• _Stored records_:
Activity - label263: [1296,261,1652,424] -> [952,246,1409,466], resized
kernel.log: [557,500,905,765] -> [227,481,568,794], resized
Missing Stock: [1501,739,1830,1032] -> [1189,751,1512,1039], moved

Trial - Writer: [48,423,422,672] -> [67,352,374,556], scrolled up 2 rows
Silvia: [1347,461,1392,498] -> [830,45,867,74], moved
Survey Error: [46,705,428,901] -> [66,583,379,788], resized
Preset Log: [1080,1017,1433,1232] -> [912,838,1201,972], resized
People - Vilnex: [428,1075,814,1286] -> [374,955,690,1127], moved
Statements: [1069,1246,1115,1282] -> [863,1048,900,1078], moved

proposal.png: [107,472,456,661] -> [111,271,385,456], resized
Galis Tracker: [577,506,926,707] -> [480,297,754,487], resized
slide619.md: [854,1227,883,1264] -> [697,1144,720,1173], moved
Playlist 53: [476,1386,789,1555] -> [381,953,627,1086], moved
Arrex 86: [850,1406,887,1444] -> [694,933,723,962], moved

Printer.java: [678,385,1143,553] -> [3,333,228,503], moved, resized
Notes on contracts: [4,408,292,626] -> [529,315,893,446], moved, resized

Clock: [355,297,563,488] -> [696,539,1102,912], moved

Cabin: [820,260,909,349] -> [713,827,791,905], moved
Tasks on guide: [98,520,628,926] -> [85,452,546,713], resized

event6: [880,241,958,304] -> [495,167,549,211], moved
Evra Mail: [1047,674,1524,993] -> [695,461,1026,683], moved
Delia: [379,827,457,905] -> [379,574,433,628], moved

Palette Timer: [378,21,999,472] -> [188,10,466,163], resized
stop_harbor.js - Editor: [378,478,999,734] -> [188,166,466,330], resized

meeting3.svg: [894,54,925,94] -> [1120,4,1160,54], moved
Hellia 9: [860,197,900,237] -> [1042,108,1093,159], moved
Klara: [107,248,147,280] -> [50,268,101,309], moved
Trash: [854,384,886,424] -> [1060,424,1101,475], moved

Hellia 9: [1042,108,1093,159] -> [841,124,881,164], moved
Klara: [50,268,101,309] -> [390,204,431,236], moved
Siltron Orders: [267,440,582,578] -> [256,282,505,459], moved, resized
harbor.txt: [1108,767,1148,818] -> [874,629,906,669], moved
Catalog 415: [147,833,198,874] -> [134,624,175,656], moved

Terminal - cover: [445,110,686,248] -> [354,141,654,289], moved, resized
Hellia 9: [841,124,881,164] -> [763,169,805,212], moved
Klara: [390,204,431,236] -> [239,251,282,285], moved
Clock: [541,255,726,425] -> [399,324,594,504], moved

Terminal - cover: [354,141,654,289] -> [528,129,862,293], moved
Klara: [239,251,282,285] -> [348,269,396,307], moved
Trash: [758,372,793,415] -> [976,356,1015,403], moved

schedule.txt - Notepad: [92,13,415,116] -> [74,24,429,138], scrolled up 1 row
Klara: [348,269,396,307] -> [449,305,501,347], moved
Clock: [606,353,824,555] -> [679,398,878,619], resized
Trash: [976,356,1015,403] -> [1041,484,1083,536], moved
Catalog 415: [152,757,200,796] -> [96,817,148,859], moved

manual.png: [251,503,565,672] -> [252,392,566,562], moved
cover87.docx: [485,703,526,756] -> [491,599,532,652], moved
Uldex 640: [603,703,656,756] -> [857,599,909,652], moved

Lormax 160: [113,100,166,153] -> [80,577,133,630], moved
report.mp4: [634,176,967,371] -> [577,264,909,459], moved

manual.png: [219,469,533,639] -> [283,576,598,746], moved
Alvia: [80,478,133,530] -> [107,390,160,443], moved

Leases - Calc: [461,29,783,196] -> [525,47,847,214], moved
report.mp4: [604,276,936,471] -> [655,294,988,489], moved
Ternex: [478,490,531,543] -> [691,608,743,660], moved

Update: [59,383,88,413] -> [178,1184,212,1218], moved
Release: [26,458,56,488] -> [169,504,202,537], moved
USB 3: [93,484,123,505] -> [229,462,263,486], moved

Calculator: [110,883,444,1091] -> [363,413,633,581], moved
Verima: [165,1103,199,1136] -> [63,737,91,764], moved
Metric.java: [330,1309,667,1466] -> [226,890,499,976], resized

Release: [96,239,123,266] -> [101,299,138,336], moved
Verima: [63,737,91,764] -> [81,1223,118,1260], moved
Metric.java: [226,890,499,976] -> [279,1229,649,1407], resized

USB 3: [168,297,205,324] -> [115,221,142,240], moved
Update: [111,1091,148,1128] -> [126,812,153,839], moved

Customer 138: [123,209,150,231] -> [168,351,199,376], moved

• _WORK TO BE COMPLETED_: The answer consists solely of the lines from the one containing "Lormax 160: [113,100,166,153]" through the last line of the data above, reproduced exactly.

• _EXERCISE RESULT_:
Lormax 160: [113,100,166,153] -> [80,577,133,630], moved
report.mp4: [634,176,967,371] -> [577,264,909,459], moved

manual.png: [219,469,533,639] -> [283,576,598,746], moved
Alvia: [80,478,133,530] -> [107,390,160,443], moved

Leases - Calc: [461,29,783,196] -> [525,47,847,214], moved
report.mp4: [604,276,936,471] -> [655,294,988,489], moved
Ternex: [478,490,531,543] -> [691,608,743,660], moved

Update: [59,383,88,413] -> [178,1184,212,1218], moved
Release: [26,458,56,488] -> [169,504,202,537], moved
USB 3: [93,484,123,505] -> [229,462,263,486], moved

Calculator: [110,883,444,1091] -> [363,413,633,581], moved
Verima: [165,1103,199,1136] -> [63,737,91,764], moved
Metric.java: [330,1309,667,1466] -> [226,890,499,976], resized

Release: [96,239,123,266] -> [101,299,138,336], moved
Verima: [63,737,91,764] -> [81,1223,118,1260], moved
Metric.java: [226,890,499,976] -> [279,1229,649,1407], resized

USB 3: [168,297,205,324] -> [115,221,142,240], moved
Update: [111,1091,148,1128] -> [126,812,153,839], moved

Customer 138: [123,209,150,231] -> [168,351,199,376], moved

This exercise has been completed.